- **What is being asked**:
Every line of the material must be restated exactly, though not its pictures.

- **Supplied records**:
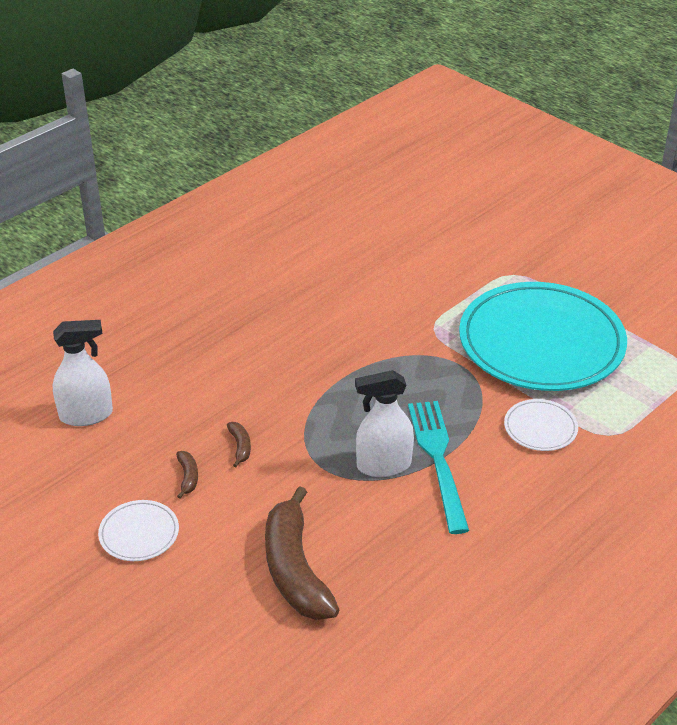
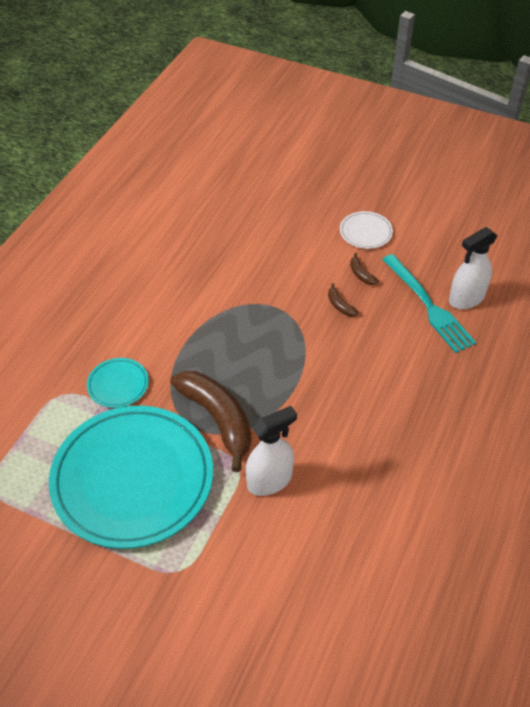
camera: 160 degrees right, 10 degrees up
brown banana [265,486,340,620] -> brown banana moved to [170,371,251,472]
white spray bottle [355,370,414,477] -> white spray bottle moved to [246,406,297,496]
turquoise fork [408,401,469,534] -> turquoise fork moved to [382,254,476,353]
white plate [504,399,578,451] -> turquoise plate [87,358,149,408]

- **Result**:
camera: 160 degrees right, 10 degrees up
brown banana [265,486,340,620] -> brown banana moved to [170,371,251,472]
white spray bottle [355,370,414,477] -> white spray bottle moved to [246,406,297,496]
turquoise fork [408,401,469,534] -> turquoise fork moved to [382,254,476,353]
white plate [504,399,578,451] -> turquoise plate [87,358,149,408]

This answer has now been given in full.